WHAT YOU HAVE TO DO: When you find the line with "delete: Teller [grau]" among the records below, reproduce it and each line after it exactly, ending with the line with "insert: Haus [rot] (359,244,420,302)".

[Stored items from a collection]
>>>>>

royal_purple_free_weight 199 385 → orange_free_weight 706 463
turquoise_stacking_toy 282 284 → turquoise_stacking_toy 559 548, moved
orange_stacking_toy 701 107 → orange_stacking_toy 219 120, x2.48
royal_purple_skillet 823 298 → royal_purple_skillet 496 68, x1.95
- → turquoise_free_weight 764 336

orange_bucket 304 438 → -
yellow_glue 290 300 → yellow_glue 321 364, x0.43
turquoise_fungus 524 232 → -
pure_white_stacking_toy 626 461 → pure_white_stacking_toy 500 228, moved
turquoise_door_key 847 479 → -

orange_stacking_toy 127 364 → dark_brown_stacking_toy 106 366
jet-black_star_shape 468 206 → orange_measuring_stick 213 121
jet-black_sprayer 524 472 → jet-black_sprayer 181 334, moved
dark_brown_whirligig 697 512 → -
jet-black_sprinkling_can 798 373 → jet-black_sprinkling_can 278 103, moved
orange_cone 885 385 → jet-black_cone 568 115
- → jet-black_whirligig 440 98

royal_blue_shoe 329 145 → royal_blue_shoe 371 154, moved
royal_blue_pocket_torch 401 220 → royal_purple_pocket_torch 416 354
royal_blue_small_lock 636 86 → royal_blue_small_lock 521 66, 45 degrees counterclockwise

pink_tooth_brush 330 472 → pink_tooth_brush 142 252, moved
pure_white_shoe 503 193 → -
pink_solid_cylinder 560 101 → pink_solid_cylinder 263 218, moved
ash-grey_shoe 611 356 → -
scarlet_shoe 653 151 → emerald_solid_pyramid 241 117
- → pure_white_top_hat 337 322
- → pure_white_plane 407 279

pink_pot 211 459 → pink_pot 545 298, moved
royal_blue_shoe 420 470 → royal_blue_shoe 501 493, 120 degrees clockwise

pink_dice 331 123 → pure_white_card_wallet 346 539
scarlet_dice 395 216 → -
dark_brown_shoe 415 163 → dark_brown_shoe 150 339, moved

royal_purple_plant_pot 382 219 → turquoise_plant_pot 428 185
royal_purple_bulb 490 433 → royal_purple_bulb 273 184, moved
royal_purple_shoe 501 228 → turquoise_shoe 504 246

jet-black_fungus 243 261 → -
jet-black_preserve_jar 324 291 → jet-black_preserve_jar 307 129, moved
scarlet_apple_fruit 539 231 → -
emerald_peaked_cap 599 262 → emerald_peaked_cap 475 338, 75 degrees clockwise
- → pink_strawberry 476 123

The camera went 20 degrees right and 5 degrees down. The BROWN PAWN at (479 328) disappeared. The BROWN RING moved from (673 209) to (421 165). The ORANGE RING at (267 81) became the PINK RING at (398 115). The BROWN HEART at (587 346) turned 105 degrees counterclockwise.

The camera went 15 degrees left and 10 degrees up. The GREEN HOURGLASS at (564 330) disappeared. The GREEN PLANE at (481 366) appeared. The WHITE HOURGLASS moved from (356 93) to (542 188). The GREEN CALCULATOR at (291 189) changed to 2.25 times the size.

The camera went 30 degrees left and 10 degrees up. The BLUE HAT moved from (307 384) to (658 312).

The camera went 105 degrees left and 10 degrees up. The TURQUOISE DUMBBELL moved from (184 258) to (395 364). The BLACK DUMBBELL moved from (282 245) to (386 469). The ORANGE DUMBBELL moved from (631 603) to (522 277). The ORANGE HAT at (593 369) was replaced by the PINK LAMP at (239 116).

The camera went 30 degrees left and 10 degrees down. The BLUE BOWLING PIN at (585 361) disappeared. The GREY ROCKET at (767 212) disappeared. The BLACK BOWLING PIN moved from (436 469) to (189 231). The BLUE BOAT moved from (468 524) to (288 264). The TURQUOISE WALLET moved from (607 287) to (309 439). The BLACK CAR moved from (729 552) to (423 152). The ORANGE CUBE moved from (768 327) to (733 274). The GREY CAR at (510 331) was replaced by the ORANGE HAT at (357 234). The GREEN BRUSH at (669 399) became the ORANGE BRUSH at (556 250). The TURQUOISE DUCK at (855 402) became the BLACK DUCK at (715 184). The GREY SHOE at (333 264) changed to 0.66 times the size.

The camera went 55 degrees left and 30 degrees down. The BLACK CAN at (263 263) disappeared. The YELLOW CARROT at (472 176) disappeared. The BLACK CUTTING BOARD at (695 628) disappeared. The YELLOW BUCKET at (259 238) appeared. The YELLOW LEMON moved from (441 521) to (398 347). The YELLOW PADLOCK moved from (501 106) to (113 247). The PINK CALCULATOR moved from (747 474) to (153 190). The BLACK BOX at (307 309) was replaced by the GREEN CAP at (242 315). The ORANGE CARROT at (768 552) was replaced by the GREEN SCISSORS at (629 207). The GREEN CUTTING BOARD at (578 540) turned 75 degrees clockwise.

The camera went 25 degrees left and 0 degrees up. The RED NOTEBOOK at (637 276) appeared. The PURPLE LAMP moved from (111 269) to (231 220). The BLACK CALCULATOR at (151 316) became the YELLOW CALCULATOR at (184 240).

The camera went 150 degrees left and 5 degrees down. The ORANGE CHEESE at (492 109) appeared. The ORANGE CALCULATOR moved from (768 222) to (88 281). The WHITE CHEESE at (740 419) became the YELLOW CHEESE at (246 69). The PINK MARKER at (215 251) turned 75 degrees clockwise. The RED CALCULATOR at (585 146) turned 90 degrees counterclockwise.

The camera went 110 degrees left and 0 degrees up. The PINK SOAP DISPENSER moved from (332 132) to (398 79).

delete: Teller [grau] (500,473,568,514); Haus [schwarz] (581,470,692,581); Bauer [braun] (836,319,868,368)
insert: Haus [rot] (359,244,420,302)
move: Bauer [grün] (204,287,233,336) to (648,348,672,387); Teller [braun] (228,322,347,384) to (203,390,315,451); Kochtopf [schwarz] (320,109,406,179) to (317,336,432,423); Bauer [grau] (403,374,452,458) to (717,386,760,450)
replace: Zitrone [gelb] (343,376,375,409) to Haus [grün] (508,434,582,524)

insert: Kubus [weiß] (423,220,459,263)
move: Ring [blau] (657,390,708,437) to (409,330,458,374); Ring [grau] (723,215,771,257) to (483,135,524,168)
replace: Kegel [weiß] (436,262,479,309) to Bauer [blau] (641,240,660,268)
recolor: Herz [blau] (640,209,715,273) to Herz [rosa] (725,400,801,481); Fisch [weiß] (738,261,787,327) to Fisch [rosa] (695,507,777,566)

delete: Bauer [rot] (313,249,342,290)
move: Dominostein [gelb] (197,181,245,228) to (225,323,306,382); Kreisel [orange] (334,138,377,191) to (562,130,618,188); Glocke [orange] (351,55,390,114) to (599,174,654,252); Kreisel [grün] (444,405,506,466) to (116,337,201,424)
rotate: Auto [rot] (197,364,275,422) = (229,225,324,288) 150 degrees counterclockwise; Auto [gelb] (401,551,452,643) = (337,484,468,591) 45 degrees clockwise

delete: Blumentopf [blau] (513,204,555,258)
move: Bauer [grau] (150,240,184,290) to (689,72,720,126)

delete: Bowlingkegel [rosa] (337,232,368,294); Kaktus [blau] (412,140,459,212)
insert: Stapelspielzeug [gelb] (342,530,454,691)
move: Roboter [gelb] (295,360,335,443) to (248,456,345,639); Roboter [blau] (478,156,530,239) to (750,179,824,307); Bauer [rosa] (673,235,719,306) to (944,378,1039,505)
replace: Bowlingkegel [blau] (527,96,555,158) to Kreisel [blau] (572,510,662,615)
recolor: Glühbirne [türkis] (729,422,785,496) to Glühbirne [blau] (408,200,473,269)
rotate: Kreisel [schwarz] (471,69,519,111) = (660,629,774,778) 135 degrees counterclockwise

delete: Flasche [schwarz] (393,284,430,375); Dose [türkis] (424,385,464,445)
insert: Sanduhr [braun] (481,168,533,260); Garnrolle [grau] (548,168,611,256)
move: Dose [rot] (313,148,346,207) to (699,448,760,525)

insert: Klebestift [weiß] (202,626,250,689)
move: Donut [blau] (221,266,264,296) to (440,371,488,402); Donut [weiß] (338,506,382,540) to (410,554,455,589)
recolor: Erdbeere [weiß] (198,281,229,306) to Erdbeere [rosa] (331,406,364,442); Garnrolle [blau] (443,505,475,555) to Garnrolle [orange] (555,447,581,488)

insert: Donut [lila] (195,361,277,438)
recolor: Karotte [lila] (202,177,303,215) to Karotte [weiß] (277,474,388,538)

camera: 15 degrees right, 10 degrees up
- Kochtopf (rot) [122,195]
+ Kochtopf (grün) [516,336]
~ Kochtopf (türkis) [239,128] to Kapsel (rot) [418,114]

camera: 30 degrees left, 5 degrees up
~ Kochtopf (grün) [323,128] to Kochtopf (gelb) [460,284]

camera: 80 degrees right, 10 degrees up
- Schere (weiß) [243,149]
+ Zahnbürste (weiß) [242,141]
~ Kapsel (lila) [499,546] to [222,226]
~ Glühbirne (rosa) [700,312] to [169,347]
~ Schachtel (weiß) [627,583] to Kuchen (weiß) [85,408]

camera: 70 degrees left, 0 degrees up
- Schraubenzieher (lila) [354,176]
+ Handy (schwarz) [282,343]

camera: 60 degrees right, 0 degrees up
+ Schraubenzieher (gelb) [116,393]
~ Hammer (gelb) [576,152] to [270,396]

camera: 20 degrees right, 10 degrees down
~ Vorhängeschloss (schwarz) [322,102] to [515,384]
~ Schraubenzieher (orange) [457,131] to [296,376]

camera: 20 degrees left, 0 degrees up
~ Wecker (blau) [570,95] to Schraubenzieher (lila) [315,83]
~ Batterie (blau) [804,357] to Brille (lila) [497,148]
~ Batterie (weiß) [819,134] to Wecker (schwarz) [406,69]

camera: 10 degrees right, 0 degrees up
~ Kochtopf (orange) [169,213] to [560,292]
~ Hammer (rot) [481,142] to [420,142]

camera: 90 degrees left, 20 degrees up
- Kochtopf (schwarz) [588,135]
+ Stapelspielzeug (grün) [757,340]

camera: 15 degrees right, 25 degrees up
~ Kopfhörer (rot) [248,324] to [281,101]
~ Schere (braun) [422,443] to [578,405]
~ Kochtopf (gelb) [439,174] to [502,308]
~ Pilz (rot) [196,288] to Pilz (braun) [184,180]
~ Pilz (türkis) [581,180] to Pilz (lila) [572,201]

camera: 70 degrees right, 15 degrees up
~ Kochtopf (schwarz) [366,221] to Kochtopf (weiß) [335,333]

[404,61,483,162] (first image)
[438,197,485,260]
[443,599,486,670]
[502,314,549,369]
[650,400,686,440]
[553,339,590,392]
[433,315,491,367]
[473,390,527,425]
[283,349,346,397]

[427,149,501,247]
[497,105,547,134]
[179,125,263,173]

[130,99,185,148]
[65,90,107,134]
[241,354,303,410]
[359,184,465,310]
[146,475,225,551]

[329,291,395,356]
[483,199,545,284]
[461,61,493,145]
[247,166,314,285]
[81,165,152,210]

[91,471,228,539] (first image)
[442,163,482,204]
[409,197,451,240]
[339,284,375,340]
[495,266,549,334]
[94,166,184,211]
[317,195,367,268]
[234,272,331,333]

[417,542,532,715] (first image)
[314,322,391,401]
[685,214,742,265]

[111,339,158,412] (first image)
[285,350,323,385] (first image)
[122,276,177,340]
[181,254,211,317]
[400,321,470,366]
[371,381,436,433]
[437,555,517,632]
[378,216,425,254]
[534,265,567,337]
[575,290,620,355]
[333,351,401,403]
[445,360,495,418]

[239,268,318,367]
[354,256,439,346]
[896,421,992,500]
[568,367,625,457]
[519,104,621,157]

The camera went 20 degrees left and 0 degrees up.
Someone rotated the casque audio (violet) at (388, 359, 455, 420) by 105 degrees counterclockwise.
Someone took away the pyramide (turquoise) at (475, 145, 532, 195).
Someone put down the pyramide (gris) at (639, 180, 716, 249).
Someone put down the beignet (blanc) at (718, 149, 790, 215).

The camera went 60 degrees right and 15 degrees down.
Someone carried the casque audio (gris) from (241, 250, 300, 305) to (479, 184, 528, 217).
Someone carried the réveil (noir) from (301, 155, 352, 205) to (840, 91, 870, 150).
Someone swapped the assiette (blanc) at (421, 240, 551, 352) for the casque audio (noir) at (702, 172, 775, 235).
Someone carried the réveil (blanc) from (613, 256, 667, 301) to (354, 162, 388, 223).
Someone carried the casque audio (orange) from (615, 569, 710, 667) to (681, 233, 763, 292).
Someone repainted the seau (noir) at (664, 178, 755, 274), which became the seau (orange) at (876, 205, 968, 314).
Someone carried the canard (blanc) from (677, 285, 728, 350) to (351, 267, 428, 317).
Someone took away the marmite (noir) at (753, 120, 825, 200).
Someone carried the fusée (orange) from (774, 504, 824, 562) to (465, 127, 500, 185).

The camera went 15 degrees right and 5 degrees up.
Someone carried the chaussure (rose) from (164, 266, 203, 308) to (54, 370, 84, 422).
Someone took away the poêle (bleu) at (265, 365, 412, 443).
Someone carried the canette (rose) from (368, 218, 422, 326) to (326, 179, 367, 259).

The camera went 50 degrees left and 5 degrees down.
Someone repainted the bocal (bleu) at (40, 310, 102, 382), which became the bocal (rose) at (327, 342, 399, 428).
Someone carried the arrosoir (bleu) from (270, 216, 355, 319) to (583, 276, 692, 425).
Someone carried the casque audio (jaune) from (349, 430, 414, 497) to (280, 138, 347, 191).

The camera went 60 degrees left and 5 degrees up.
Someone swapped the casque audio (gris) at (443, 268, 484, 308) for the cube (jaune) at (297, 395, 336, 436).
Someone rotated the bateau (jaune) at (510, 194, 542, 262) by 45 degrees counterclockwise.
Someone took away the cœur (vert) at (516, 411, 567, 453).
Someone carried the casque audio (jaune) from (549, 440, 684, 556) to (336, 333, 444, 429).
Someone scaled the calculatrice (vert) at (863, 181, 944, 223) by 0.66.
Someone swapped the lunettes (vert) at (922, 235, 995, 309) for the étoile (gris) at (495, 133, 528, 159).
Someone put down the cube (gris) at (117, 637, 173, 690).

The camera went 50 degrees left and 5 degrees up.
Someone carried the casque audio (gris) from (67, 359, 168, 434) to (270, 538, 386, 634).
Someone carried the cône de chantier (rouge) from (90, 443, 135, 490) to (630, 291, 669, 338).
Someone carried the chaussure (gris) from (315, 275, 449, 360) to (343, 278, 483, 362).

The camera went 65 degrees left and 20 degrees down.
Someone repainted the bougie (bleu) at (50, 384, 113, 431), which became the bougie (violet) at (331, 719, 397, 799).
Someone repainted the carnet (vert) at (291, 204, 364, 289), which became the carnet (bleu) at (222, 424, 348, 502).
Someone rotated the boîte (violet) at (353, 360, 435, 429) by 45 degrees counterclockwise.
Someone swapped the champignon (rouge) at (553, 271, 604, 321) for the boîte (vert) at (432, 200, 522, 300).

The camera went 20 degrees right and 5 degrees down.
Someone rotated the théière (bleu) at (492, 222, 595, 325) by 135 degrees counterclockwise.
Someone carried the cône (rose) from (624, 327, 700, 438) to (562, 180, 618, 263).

<<<<<

EXERCISE SOLUTION:
delete: Teller [grau] (500,473,568,514); Haus [schwarz] (581,470,692,581); Bauer [braun] (836,319,868,368)
insert: Haus [rot] (359,244,420,302)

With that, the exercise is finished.